Restate verbatim the span of lines below between the line with "(207, 455) = (172, 337): black" and the line with "(425, 147) = (409, 108): grey", including those two lines, and only that span.

__INPUT MATERIAL__.
----
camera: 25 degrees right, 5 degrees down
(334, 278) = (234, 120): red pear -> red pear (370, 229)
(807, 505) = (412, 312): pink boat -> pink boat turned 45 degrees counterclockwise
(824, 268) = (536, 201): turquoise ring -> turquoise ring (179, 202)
----
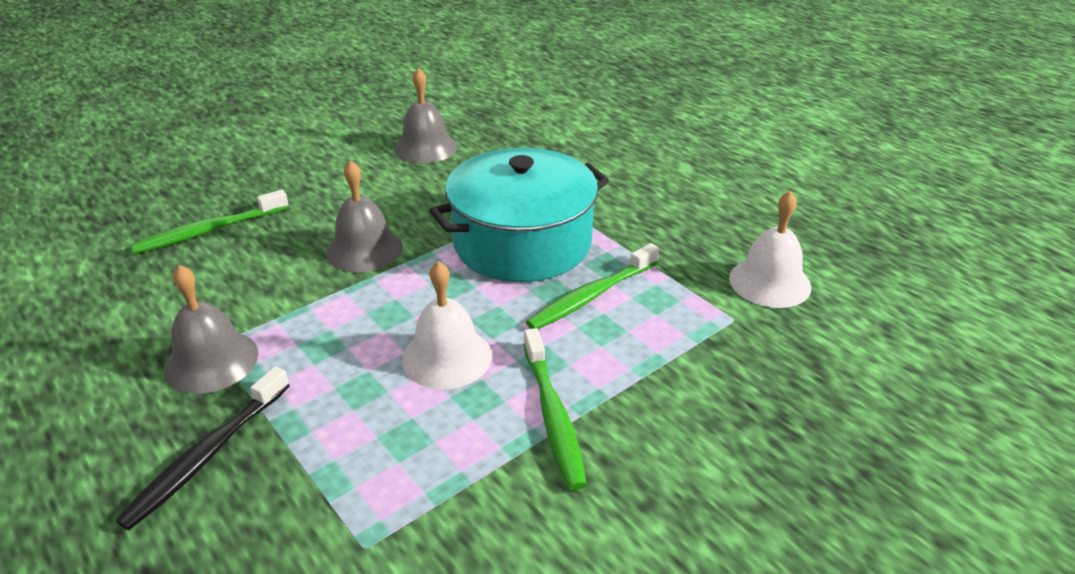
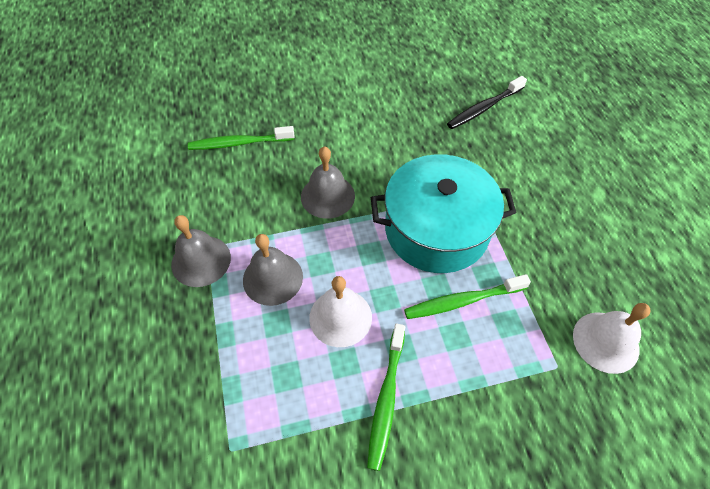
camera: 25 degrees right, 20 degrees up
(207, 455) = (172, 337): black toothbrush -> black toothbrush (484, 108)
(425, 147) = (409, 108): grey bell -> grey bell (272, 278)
----
__EXERCISE ANSWER__.
(207, 455) = (172, 337): black toothbrush -> black toothbrush (484, 108)
(425, 147) = (409, 108): grey bell -> grey bell (272, 278)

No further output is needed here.